- Source material -
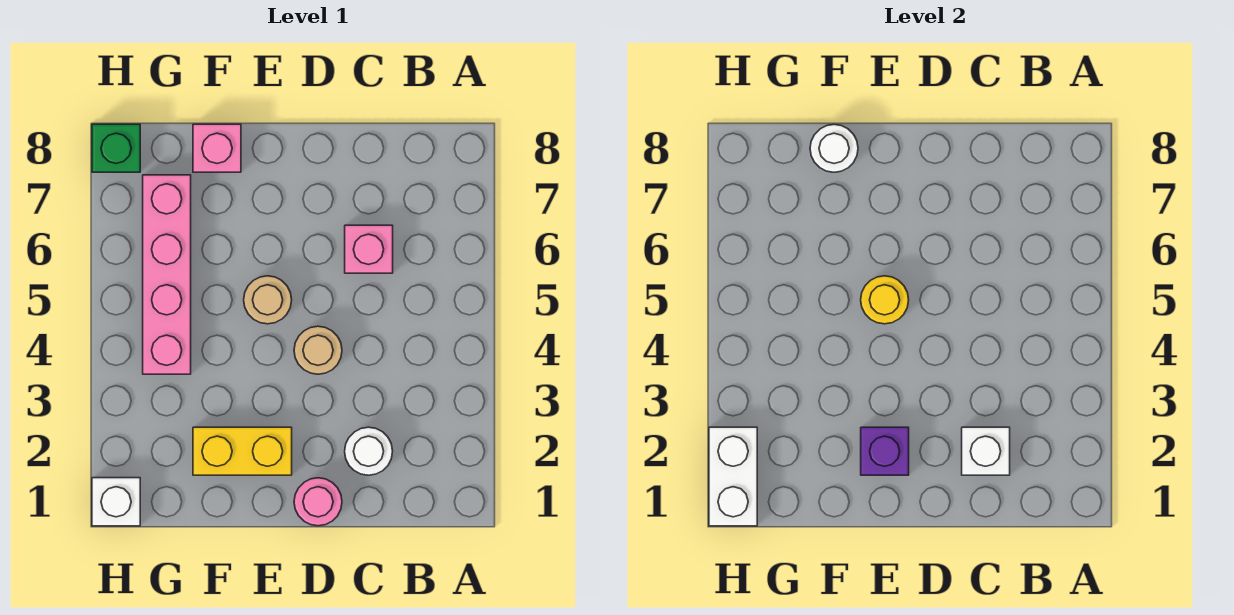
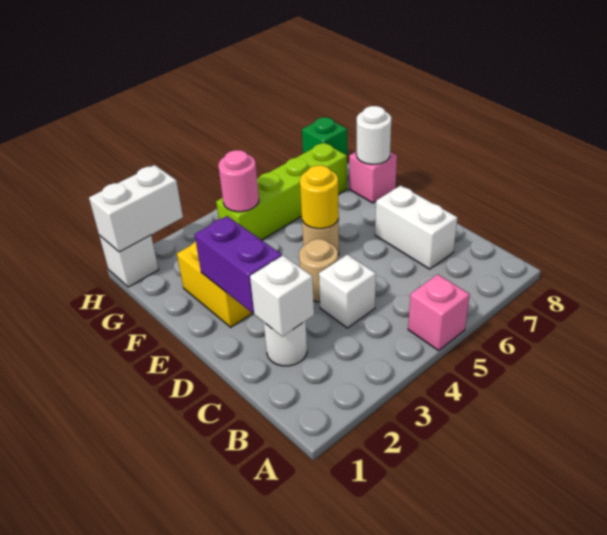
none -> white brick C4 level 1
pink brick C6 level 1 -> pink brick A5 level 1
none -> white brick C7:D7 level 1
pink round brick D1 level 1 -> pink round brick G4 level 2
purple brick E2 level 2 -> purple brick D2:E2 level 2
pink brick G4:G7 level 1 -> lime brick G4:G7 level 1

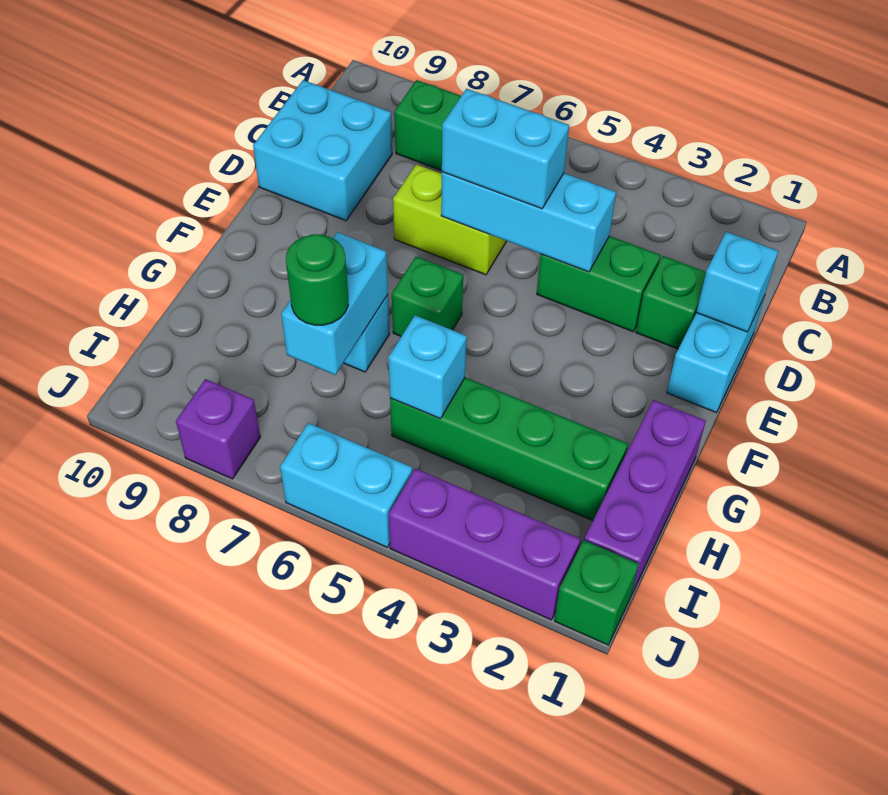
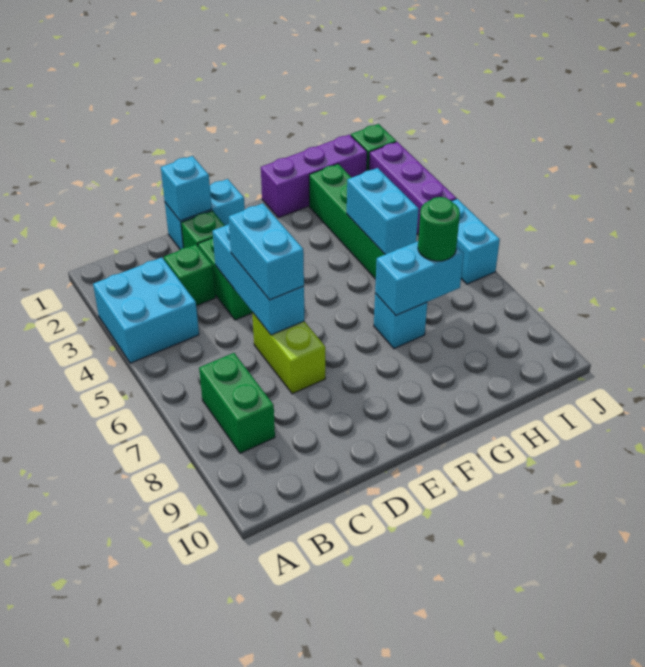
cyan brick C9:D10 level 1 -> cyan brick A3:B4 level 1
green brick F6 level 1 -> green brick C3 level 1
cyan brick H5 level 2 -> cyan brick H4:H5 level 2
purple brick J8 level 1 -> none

- Task -
Quote the data above in full and without alteration; skip the pictures.

- Task answer -
none -> white brick C4 level 1
pink brick C6 level 1 -> pink brick A5 level 1
none -> white brick C7:D7 level 1
pink round brick D1 level 1 -> pink round brick G4 level 2
purple brick E2 level 2 -> purple brick D2:E2 level 2
pink brick G4:G7 level 1 -> lime brick G4:G7 level 1

cyan brick C9:D10 level 1 -> cyan brick A3:B4 level 1
green brick F6 level 1 -> green brick C3 level 1
cyan brick H5 level 2 -> cyan brick H4:H5 level 2
purple brick J8 level 1 -> none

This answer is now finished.